Segment Start: EXTRACTED ENTRIES
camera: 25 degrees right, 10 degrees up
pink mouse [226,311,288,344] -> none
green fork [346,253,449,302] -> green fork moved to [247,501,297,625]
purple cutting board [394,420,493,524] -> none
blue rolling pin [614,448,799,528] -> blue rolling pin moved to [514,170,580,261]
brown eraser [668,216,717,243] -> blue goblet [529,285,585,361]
Segment End: EXTRACTED ENTRIES
Segment Start: EXTRACTED ENTRIES
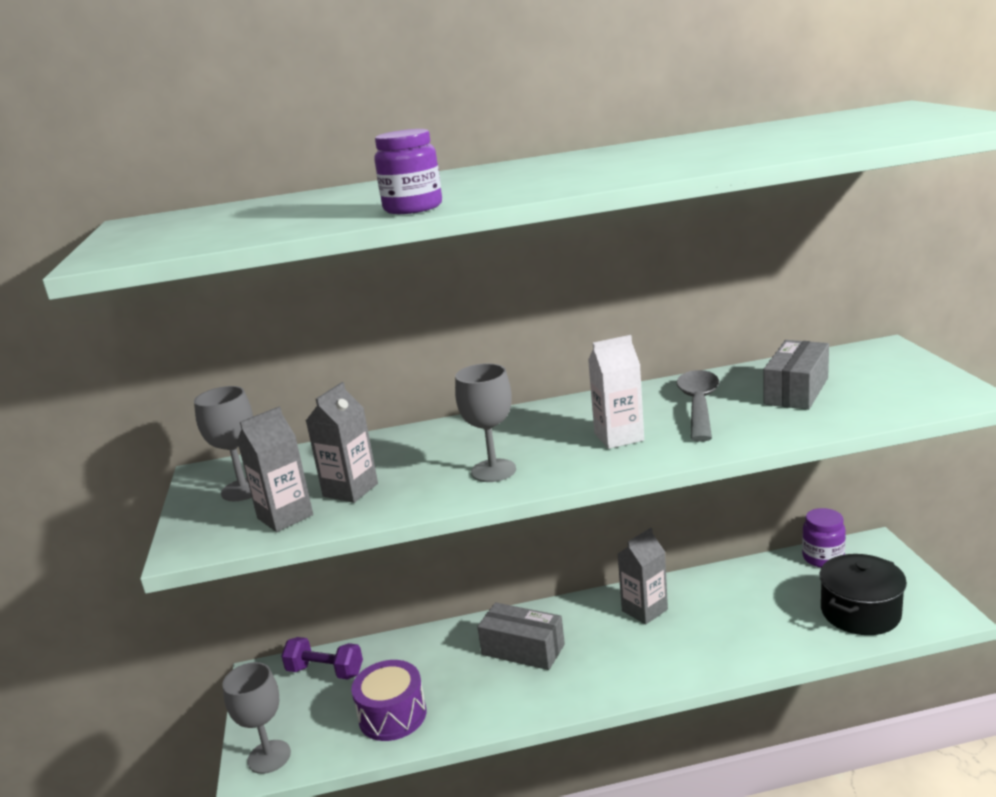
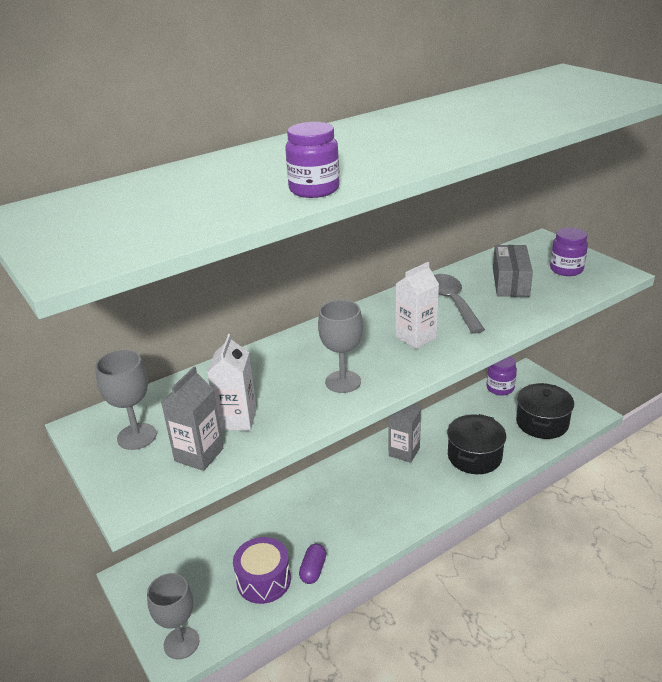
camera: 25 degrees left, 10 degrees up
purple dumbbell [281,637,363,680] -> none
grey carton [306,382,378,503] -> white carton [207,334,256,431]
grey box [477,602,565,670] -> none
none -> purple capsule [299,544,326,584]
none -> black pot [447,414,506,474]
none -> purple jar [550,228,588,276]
Segment End: EXTRACTED ENTRIES
WORK ITEM: Above are the entries. Copy exactly the part that opens with the line containing "grey box [477,602,565,670] -> none" and closes with the line containing "none -> purple jar [550,228,588,276]", and no more.

REPLY:
grey box [477,602,565,670] -> none
none -> purple capsule [299,544,326,584]
none -> black pot [447,414,506,474]
none -> purple jar [550,228,588,276]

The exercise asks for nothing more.